◆ What this task involves
Set down, exactly and only, everything from the line containing "black star: (78, 111) -> (50, 74), moved" down to the line containing "brown circle: (129, 186) -> (130, 222), moved" in the data below; the pictures are not part of the copy.

◆ Supplied data
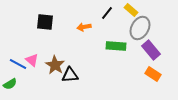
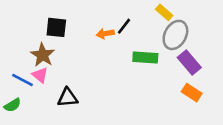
black line: (107, 13) -> (124, 26), moved
brown star: (55, 65) -> (43, 55), moved
black triangle: (70, 75) -> (68, 98), moved

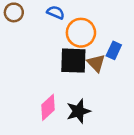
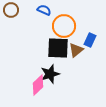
brown triangle: (96, 63) -> (76, 50), turned 35
black star: (78, 111) -> (50, 74), moved

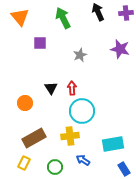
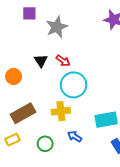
gray star: (80, 55) -> (57, 27), moved, size x1.5
red arrow: (72, 88) -> (63, 61), turned 128
yellow rectangle: (24, 163) -> (13, 140), turned 40

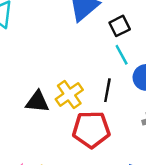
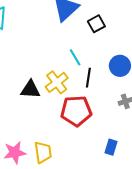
cyan line: (122, 55) -> (75, 57), moved

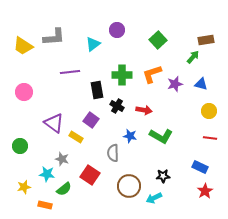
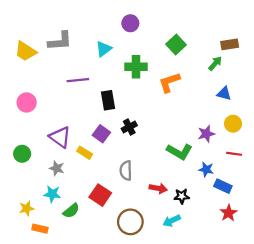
purple circle: (117, 30) -> (130, 23), moved
green cross: (122, 75) -> (136, 67), moved
purple star: (175, 84) -> (206, 134), moved
black cross: (117, 106) -> (129, 127), moved, turned 32
red arrow: (144, 110) -> (158, 188), moved
blue star: (130, 136) -> (206, 169), moved
green circle: (20, 146) -> (22, 154), moved
gray star: (62, 159) -> (57, 168), moved
brown circle: (129, 186) -> (130, 222), moved
orange rectangle: (45, 205) -> (40, 229), moved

◆ Exercise response
black star: (78, 111) -> (50, 74), moved

gray star: (80, 55) -> (57, 27), moved, size x1.5
red arrow: (72, 88) -> (63, 61), turned 128
yellow rectangle: (24, 163) -> (13, 140), turned 40

cyan line: (122, 55) -> (75, 57), moved

purple circle: (117, 30) -> (130, 23), moved
green cross: (122, 75) -> (136, 67), moved
purple star: (175, 84) -> (206, 134), moved
black cross: (117, 106) -> (129, 127), moved, turned 32
red arrow: (144, 110) -> (158, 188), moved
blue star: (130, 136) -> (206, 169), moved
green circle: (20, 146) -> (22, 154), moved
gray star: (62, 159) -> (57, 168), moved
brown circle: (129, 186) -> (130, 222), moved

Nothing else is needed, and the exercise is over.